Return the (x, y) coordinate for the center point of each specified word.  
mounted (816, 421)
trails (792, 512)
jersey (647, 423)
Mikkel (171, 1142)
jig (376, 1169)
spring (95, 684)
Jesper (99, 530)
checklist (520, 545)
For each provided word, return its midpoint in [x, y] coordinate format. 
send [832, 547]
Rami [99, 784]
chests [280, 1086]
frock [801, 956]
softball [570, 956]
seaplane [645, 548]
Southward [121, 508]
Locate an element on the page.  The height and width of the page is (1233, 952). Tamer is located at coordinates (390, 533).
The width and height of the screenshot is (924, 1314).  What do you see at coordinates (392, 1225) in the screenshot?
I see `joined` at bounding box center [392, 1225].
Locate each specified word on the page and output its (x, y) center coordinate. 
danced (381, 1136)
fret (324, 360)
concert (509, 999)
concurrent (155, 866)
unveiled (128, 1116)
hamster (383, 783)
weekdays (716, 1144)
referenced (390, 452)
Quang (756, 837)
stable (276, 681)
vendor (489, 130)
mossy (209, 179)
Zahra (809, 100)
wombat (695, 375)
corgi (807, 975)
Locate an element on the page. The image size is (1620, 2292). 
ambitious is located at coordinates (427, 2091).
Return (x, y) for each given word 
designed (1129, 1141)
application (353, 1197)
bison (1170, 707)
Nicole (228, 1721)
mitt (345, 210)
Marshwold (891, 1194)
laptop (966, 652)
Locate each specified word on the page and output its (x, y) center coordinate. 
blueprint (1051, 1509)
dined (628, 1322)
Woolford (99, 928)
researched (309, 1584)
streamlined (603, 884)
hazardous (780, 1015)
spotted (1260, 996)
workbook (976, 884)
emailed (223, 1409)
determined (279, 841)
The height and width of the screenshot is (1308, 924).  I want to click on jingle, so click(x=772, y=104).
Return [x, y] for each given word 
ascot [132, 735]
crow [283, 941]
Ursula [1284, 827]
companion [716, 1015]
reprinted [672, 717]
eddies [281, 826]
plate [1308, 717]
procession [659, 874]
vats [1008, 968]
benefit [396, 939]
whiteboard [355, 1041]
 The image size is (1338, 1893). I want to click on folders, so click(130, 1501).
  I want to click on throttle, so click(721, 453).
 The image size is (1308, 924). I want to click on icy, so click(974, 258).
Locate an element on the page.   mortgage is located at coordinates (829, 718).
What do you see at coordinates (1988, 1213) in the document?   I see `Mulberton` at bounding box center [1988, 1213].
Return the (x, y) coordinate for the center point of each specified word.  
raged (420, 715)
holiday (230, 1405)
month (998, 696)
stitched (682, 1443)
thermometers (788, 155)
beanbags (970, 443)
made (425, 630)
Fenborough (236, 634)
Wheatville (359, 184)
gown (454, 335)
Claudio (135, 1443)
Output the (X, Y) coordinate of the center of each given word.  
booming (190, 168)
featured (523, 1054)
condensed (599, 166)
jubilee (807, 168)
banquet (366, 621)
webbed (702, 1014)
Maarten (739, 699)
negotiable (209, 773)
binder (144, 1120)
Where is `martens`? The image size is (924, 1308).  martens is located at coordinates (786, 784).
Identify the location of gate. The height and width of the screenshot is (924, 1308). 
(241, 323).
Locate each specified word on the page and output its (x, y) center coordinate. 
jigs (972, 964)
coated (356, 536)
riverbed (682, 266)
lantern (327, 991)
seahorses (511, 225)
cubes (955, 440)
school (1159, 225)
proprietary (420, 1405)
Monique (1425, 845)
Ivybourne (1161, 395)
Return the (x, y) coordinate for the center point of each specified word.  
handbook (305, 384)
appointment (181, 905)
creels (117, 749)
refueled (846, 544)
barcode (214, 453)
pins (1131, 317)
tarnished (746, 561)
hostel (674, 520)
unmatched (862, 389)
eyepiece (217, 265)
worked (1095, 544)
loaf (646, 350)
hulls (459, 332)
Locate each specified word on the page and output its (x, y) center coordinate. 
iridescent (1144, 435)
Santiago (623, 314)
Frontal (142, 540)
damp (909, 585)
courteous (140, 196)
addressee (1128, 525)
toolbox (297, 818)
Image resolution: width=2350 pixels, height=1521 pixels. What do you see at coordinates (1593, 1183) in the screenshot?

________________________

Task description: Rewrite all of the entries above as a numbered list, leaving out any blank lines.

Solution to this task:
1. Return the (x, y) coordinate for the center point of each specified word.  
2. mounted (816, 421)
3. trails (792, 512)
4. jersey (647, 423)
5. Mikkel (171, 1142)
6. jig (376, 1169)
7. spring (95, 684)
8. Jesper (99, 530)
9. checklist (520, 545)
10. For each provided word, return its midpoint in [x, y] coordinate format. 
11. send [832, 547]
12. Rami [99, 784]
13. chests [280, 1086]
14. frock [801, 956]
15. softball [570, 956]
16. seaplane [645, 548]
17. Southward [121, 508]
18. Locate an element on the page.  The height and width of the page is (1233, 952). Tamer is located at coordinates (390, 533).
19. The width and height of the screenshot is (924, 1314).  What do you see at coordinates (392, 1225) in the screenshot?
20. I see `joined` at bounding box center [392, 1225].
21. Locate each specified word on the page and output its (x, y) center coordinate. 
22. danced (381, 1136)
23. fret (324, 360)
24. concert (509, 999)
25. concurrent (155, 866)
26. unveiled (128, 1116)
27. hamster (383, 783)
28. weekdays (716, 1144)
29. referenced (390, 452)
30. Quang (756, 837)
31. stable (276, 681)
32. vendor (489, 130)
33. mossy (209, 179)
34. Zahra (809, 100)
35. wombat (695, 375)
36. corgi (807, 975)
37. Locate an element on the page. The image size is (1620, 2292). 
38. ambitious is located at coordinates (427, 2091).
39. Return (x, y) for each given word 
40. designed (1129, 1141)
41. application (353, 1197)
42. bison (1170, 707)
43. Nicole (228, 1721)
44. mitt (345, 210)
45. Marshwold (891, 1194)
46. laptop (966, 652)
47. Locate each specified word on the page and output its (x, y) center coordinate. 
48. blueprint (1051, 1509)
49. dined (628, 1322)
50. Woolford (99, 928)
51. researched (309, 1584)
52. streamlined (603, 884)
53. hazardous (780, 1015)
54. spotted (1260, 996)
55. workbook (976, 884)
56. emailed (223, 1409)
57. determined (279, 841)
58. The height and width of the screenshot is (1308, 924).  I want to click on jingle, so click(x=772, y=104).
59. Return [x, y] for each given word 
60. ascot [132, 735]
61. crow [283, 941]
62. Ursula [1284, 827]
63. companion [716, 1015]
64. reprinted [672, 717]
65. eddies [281, 826]
66. plate [1308, 717]
67. procession [659, 874]
68. vats [1008, 968]
69. benefit [396, 939]
70. whiteboard [355, 1041]
71.  The image size is (1338, 1893). I want to click on folders, so click(130, 1501).
72.   I want to click on throttle, so click(721, 453).
73.  The image size is (1308, 924). I want to click on icy, so click(974, 258).
74. Locate an element on the page.   mortgage is located at coordinates (829, 718).
75. What do you see at coordinates (1988, 1213) in the document?   I see `Mulberton` at bounding box center [1988, 1213].
76. Return the (x, y) coordinate for the center point of each specified word.  
77. raged (420, 715)
78. holiday (230, 1405)
79. month (998, 696)
80. stitched (682, 1443)
81. thermometers (788, 155)
82. beanbags (970, 443)
83. made (425, 630)
84. Fenborough (236, 634)
85. Wheatville (359, 184)
86. gown (454, 335)
87. Claudio (135, 1443)
88. Output the (X, Y) coordinate of the center of each given word.  
89. booming (190, 168)
90. featured (523, 1054)
91. condensed (599, 166)
92. jubilee (807, 168)
93. banquet (366, 621)
94. webbed (702, 1014)
95. Maarten (739, 699)
96. negotiable (209, 773)
97. binder (144, 1120)
98. Where is `martens`? The image size is (924, 1308).  martens is located at coordinates (786, 784).
99. Identify the location of gate. The height and width of the screenshot is (924, 1308). 
100. (241, 323).
101. Locate each specified word on the page and output its (x, y) center coordinate. 
102. jigs (972, 964)
103. coated (356, 536)
104. riverbed (682, 266)
105. lantern (327, 991)
106. seahorses (511, 225)
107. cubes (955, 440)
108. school (1159, 225)
109. proprietary (420, 1405)
110. Monique (1425, 845)
111. Ivybourne (1161, 395)
112. Return the (x, y) coordinate for the center point of each specified word.  
113. handbook (305, 384)
114. appointment (181, 905)
115. creels (117, 749)
116. refueled (846, 544)
117. barcode (214, 453)
118. pins (1131, 317)
119. tarnished (746, 561)
120. hostel (674, 520)
121. unmatched (862, 389)
122. eyepiece (217, 265)
123. worked (1095, 544)
124. loaf (646, 350)
125. hulls (459, 332)
126. Locate each specified word on the page and output its (x, y) center coordinate. 
127. iridescent (1144, 435)
128. Santiago (623, 314)
129. Frontal (142, 540)
130. damp (909, 585)
131. courteous (140, 196)
132. addressee (1128, 525)
133. toolbox (297, 818)
134. Image resolution: width=2350 pixels, height=1521 pixels. What do you see at coordinates (1593, 1183) in the screenshot?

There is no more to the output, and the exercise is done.